- _PROBLEM DETAILS_: All entries below are to be written out again exactly, but no picture is to be copied.

BEGIN GIVEN DATA

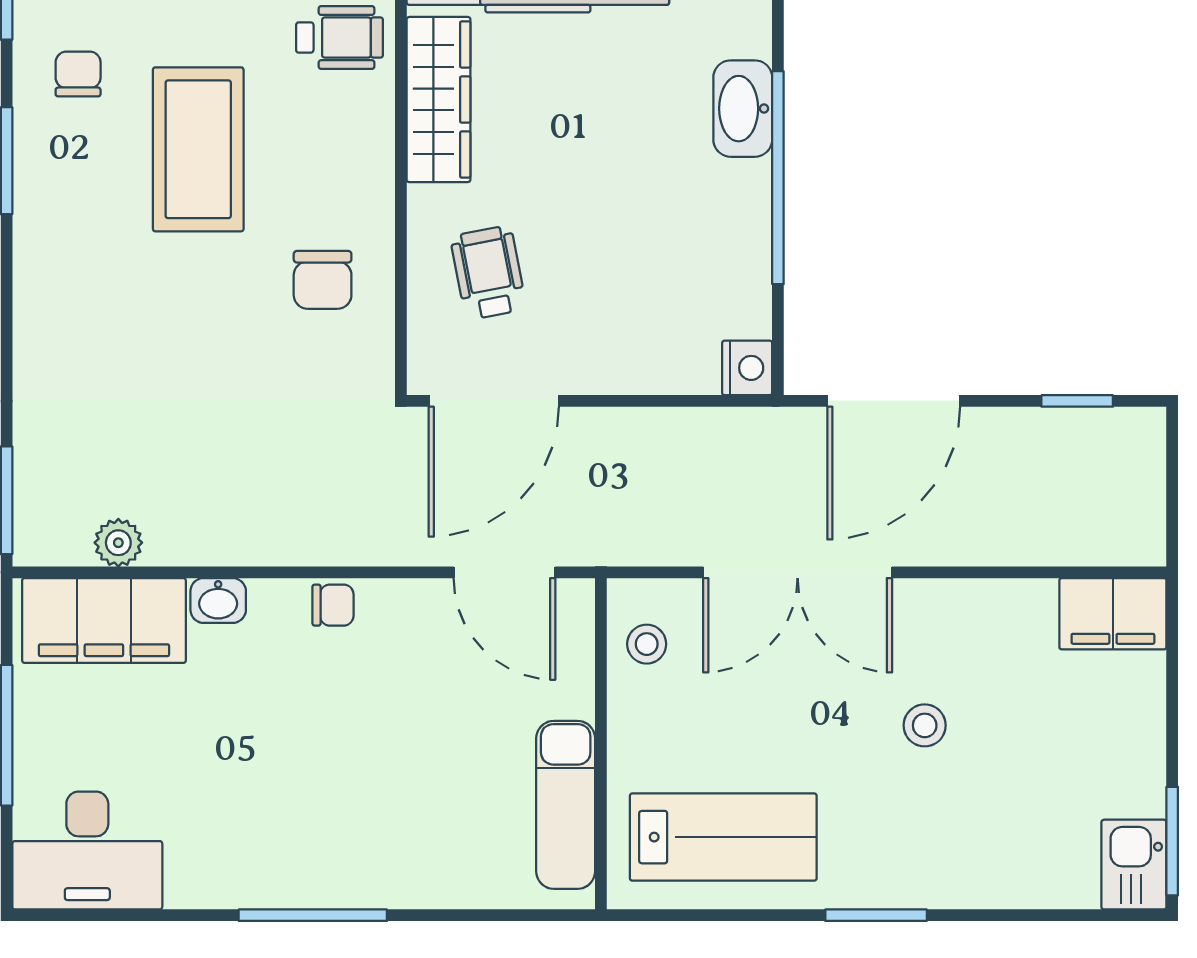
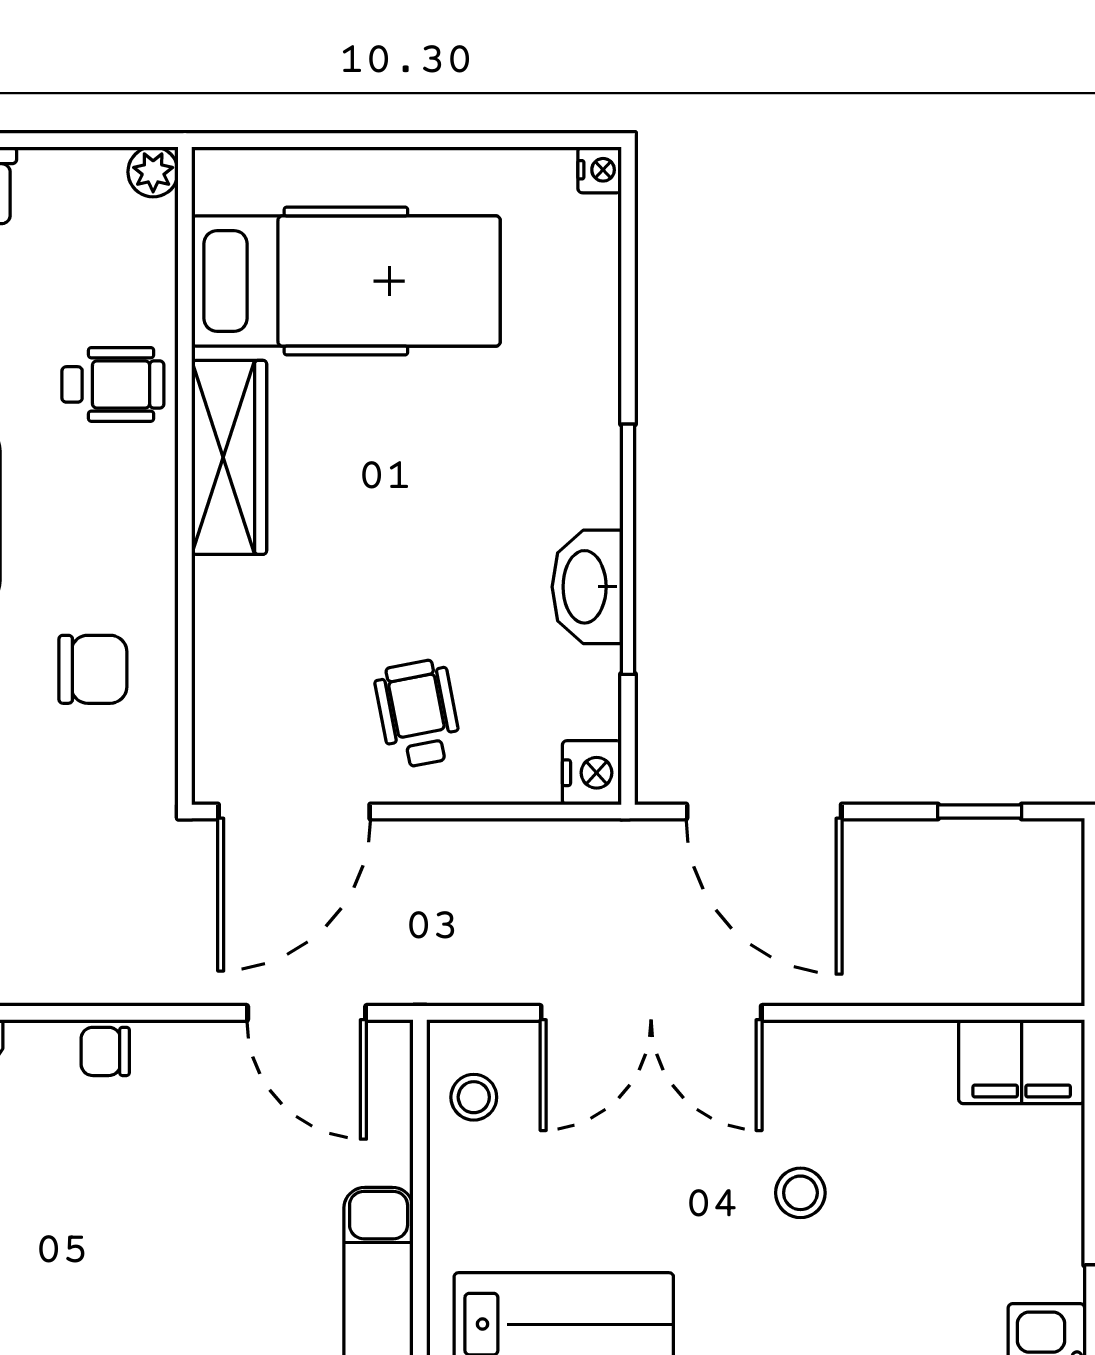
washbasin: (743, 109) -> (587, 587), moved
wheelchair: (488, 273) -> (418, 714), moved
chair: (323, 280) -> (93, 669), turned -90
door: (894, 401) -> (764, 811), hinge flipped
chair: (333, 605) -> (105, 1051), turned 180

END GIVEN DATA

- _RESPONSE BOX_:
washbasin: (743, 109) -> (587, 587), moved
wheelchair: (488, 273) -> (418, 714), moved
chair: (323, 280) -> (93, 669), turned -90
door: (894, 401) -> (764, 811), hinge flipped
chair: (333, 605) -> (105, 1051), turned 180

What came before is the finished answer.